The input
◇ ◇ ◇

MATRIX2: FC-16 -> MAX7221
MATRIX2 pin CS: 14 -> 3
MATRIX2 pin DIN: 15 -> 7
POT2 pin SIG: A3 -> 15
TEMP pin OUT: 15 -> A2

◇ ◇ ◇

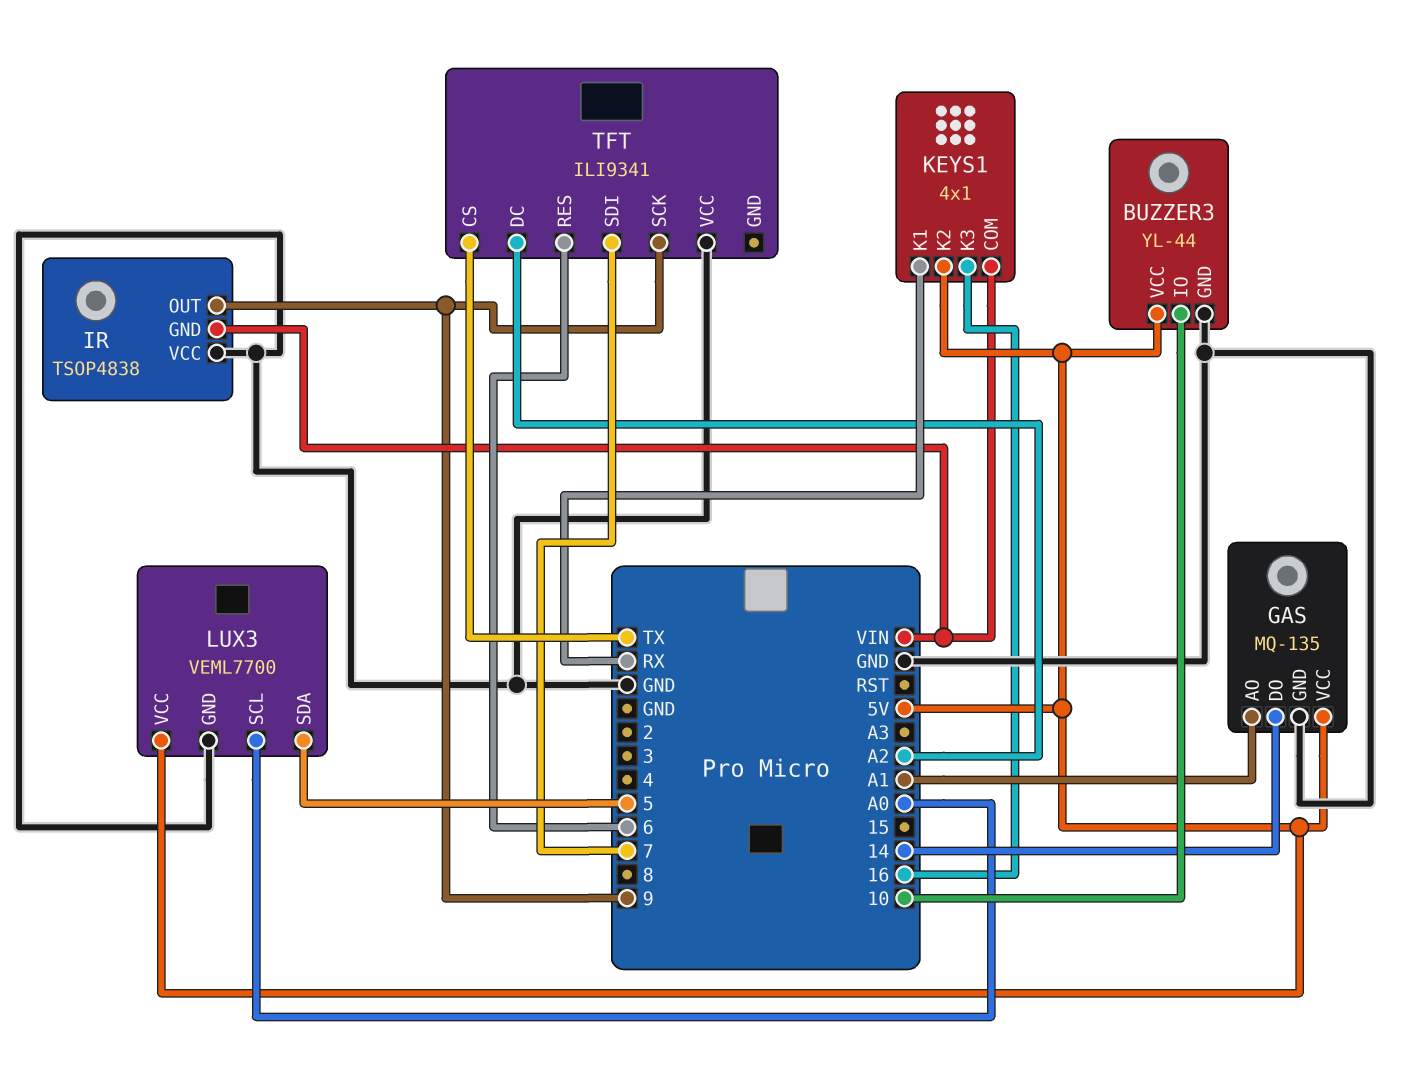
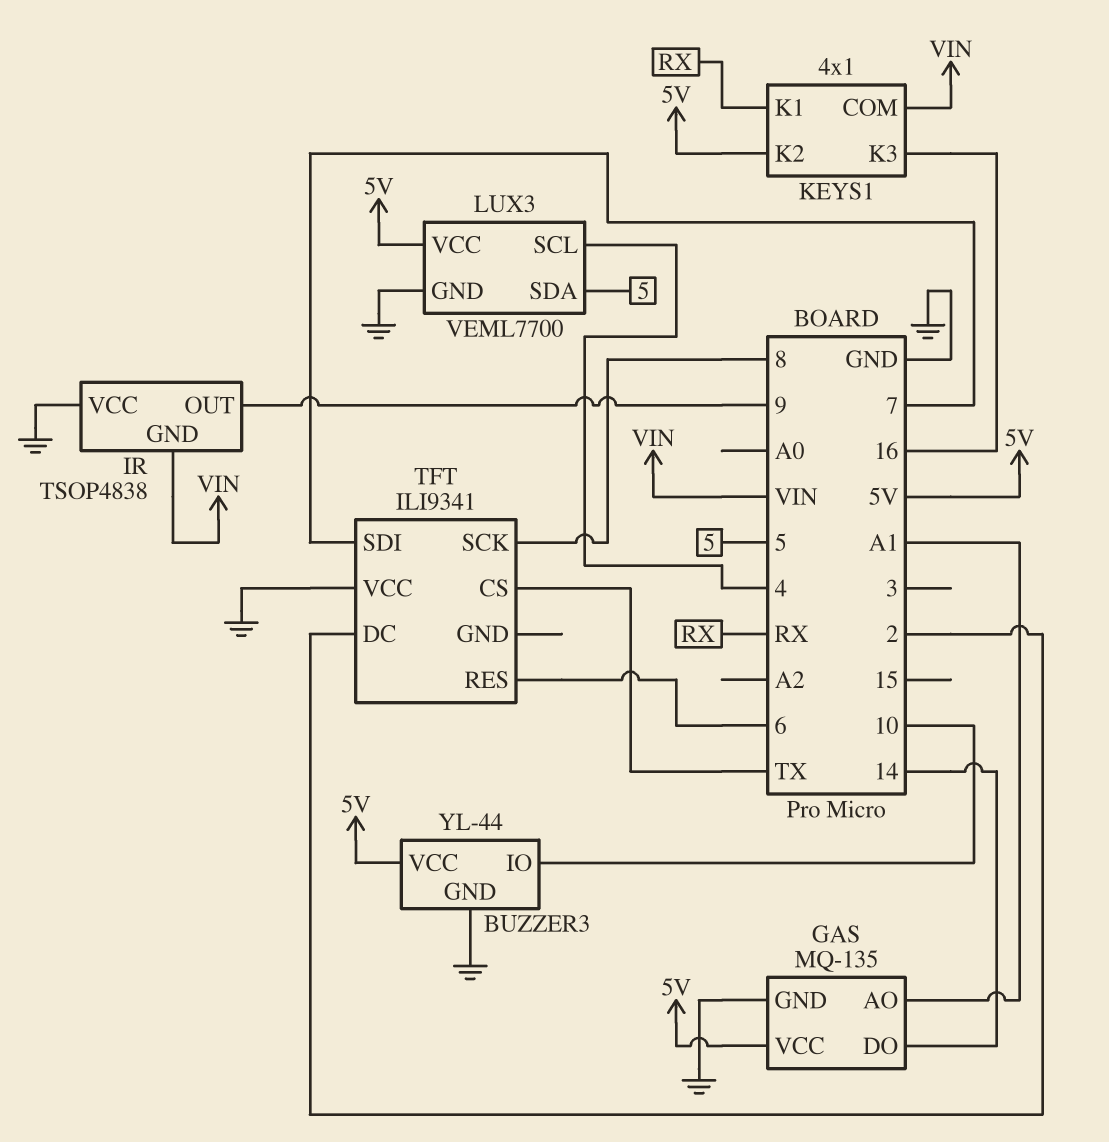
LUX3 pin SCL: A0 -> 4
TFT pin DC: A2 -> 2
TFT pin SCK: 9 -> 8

◇ ◇ ◇

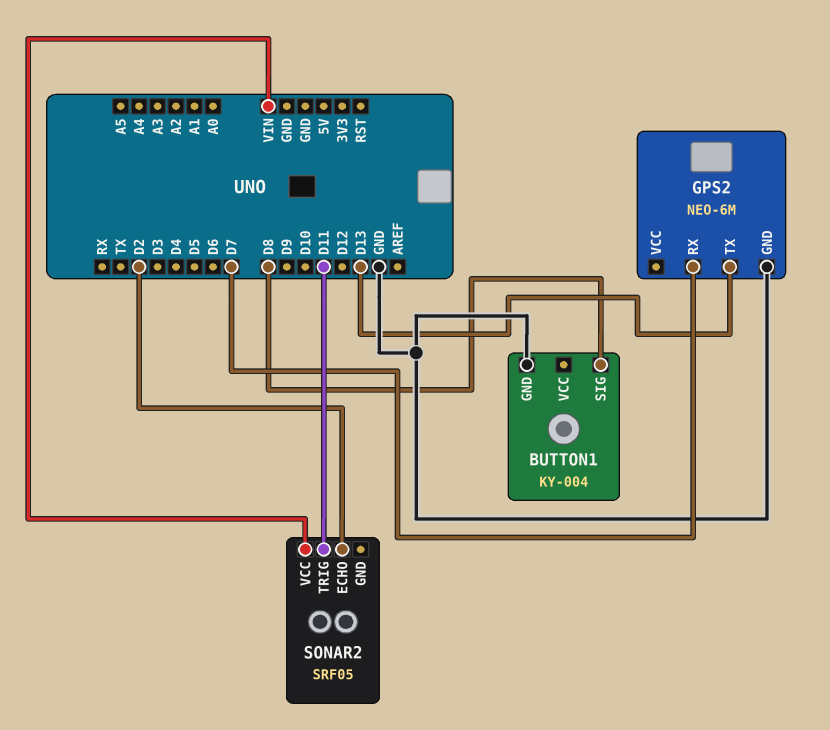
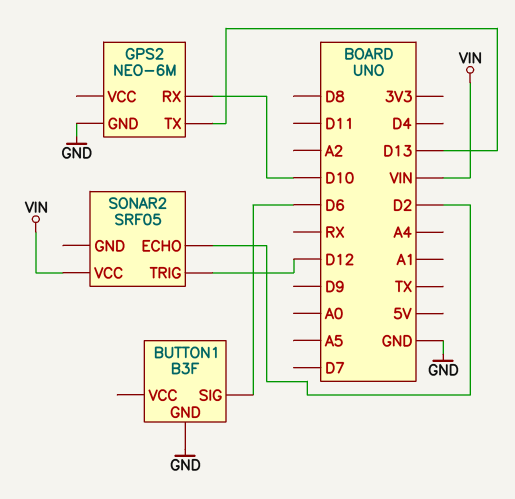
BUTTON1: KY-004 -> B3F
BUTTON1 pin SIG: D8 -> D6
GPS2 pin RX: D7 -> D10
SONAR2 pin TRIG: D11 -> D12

◇ ◇ ◇

Work to be completed
In the listing above, the lines from the one containing "MATRIX2 pin CS: 14 -> 3" through the one containing "TEMP pin OUT: 15 -> A2" must be set down exactly, with no other lines.

Written solution
MATRIX2 pin CS: 14 -> 3
MATRIX2 pin DIN: 15 -> 7
POT2 pin SIG: A3 -> 15
TEMP pin OUT: 15 -> A2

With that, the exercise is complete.